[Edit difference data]
┏━━

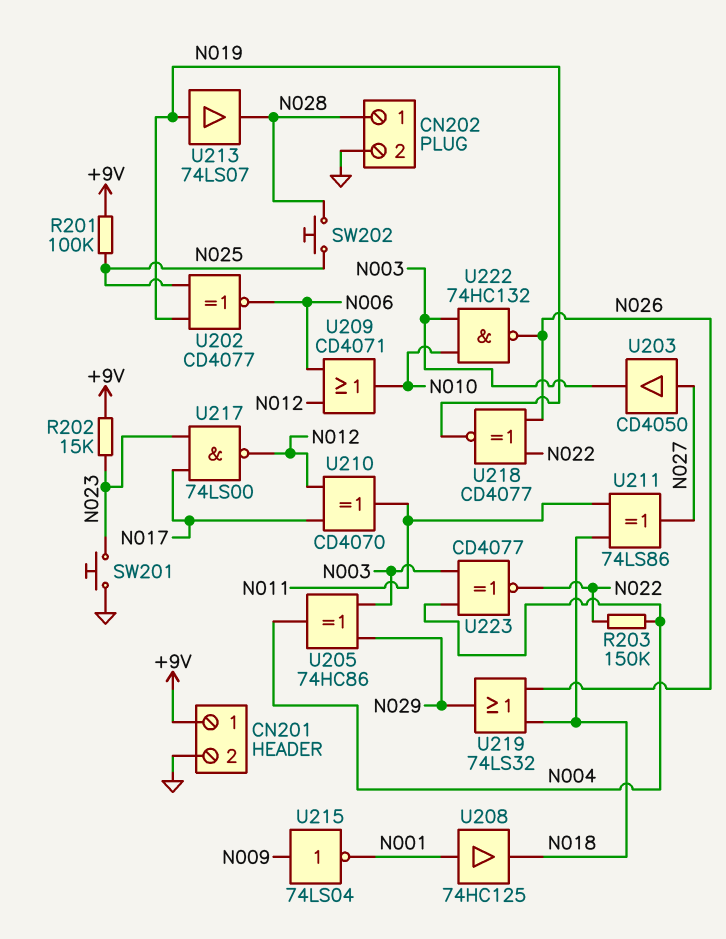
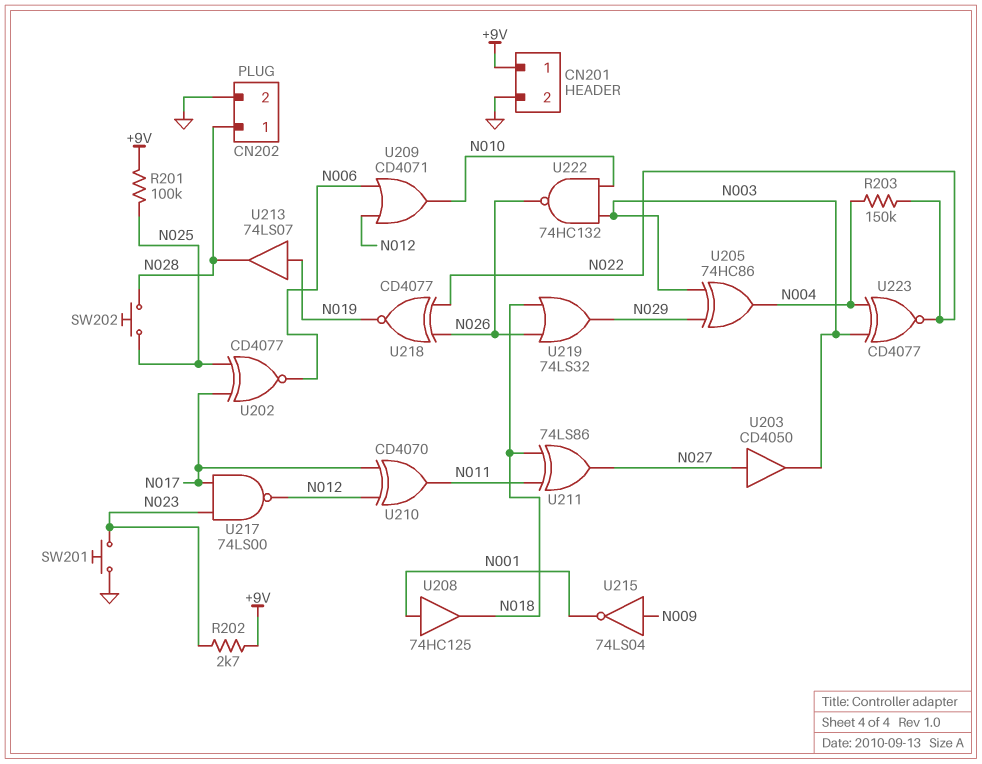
R202: 15k (+9V, N023) -> 2.7k (+9V, N023)
U202: XNOR CD4077 (in N019, in N025, out N006) -> XNOR CD4077 (in N017, in N025, out N006)

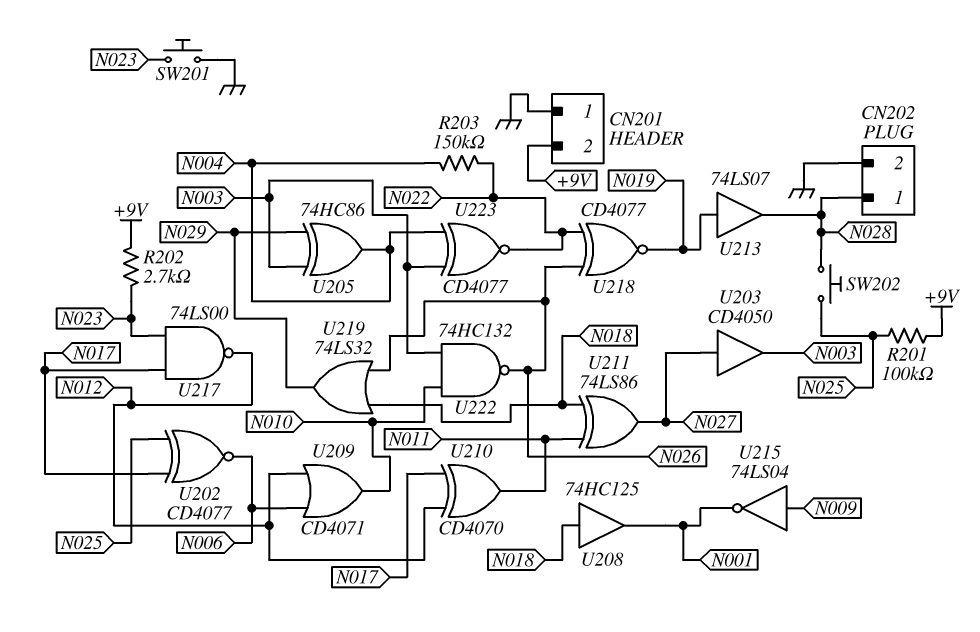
CN201 pin 1: +9V -> GND
CN201 pin 2: GND -> +9V
U208: buffer 74HC125 (in N001, out N018) -> buffer 74HC125 (in N018, out N001)

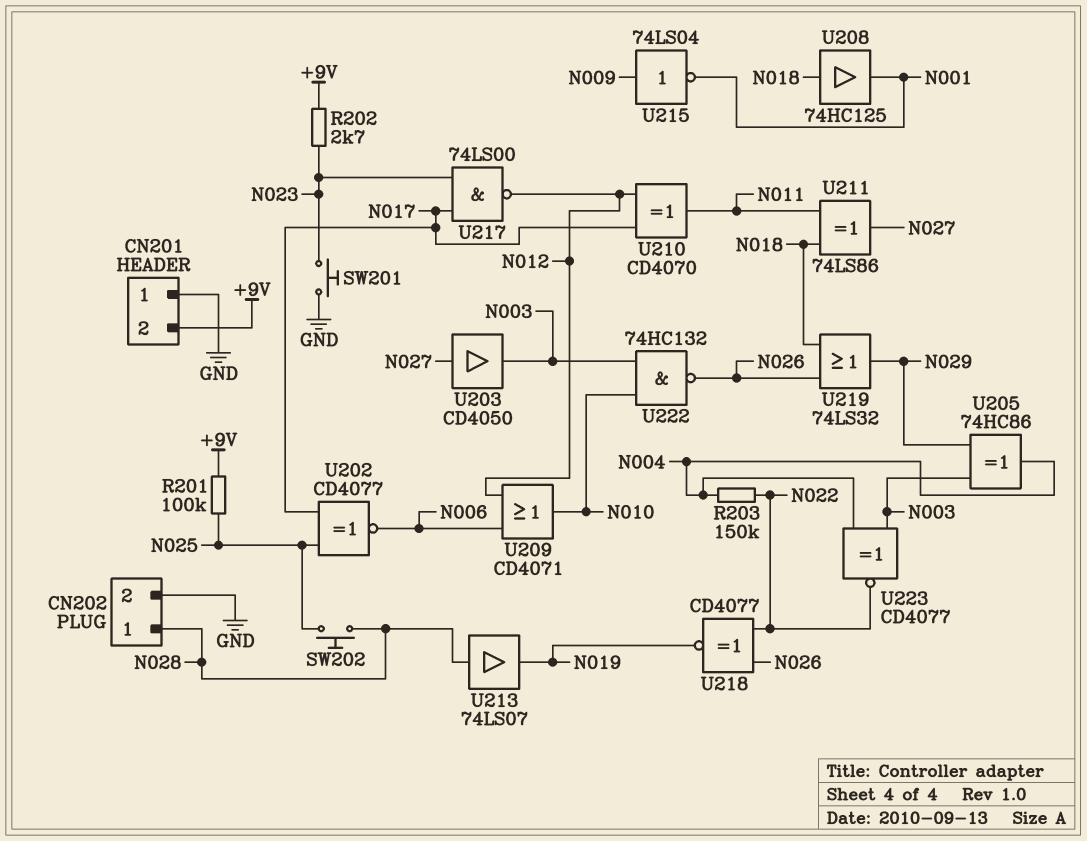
U213: buffer 74LS07 (in N019, out N028) -> buffer 74LS07 (in N028, out N019)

┗━━

> [What you should do]: Output each line above exactly. Skip the images.

> [Your response]:
R202: 15k (+9V, N023) -> 2.7k (+9V, N023)
U202: XNOR CD4077 (in N019, in N025, out N006) -> XNOR CD4077 (in N017, in N025, out N006)

CN201 pin 1: +9V -> GND
CN201 pin 2: GND -> +9V
U208: buffer 74HC125 (in N001, out N018) -> buffer 74HC125 (in N018, out N001)

U213: buffer 74LS07 (in N019, out N028) -> buffer 74LS07 (in N028, out N019)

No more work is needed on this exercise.